>> start MATERIAL PROVIDED

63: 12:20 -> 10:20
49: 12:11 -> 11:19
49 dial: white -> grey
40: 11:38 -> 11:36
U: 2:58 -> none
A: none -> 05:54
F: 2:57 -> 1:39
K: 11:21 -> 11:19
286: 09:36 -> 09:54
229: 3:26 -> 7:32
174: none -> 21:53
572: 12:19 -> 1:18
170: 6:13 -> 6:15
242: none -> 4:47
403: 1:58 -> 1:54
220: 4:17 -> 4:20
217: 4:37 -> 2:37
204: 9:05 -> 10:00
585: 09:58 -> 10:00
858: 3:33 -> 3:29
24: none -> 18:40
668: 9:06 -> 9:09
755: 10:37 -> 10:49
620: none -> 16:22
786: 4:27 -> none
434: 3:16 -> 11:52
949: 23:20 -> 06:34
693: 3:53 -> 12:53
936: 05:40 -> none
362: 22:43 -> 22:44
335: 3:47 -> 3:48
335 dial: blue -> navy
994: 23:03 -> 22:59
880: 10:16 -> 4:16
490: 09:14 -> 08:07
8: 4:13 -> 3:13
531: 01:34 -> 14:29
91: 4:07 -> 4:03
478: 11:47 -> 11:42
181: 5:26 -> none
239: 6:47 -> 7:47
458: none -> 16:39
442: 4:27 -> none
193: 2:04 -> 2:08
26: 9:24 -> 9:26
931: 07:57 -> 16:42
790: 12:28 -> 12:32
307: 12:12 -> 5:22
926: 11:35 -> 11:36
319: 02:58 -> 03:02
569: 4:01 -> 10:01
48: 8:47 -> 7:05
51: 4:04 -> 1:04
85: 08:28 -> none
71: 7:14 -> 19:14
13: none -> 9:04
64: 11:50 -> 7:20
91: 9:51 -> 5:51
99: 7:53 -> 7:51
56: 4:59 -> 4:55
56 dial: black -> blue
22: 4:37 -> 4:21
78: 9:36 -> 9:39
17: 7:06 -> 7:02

>> end MATERIAL PROVIDED

◆ PROBLEM STATEMENT: Copy the listing from its first line through the line containing "620: none -> 16:22", both included, renaming every "none" as "empty" and leaving everything else the same.

◆ REPLY:
63: 12:20 -> 10:20
49: 12:11 -> 11:19
49 dial: white -> grey
40: 11:38 -> 11:36
U: 2:58 -> empty
A: empty -> 05:54
F: 2:57 -> 1:39
K: 11:21 -> 11:19
286: 09:36 -> 09:54
229: 3:26 -> 7:32
174: empty -> 21:53
572: 12:19 -> 1:18
170: 6:13 -> 6:15
242: empty -> 4:47
403: 1:58 -> 1:54
220: 4:17 -> 4:20
217: 4:37 -> 2:37
204: 9:05 -> 10:00
585: 09:58 -> 10:00
858: 3:33 -> 3:29
24: empty -> 18:40
668: 9:06 -> 9:09
755: 10:37 -> 10:49
620: empty -> 16:22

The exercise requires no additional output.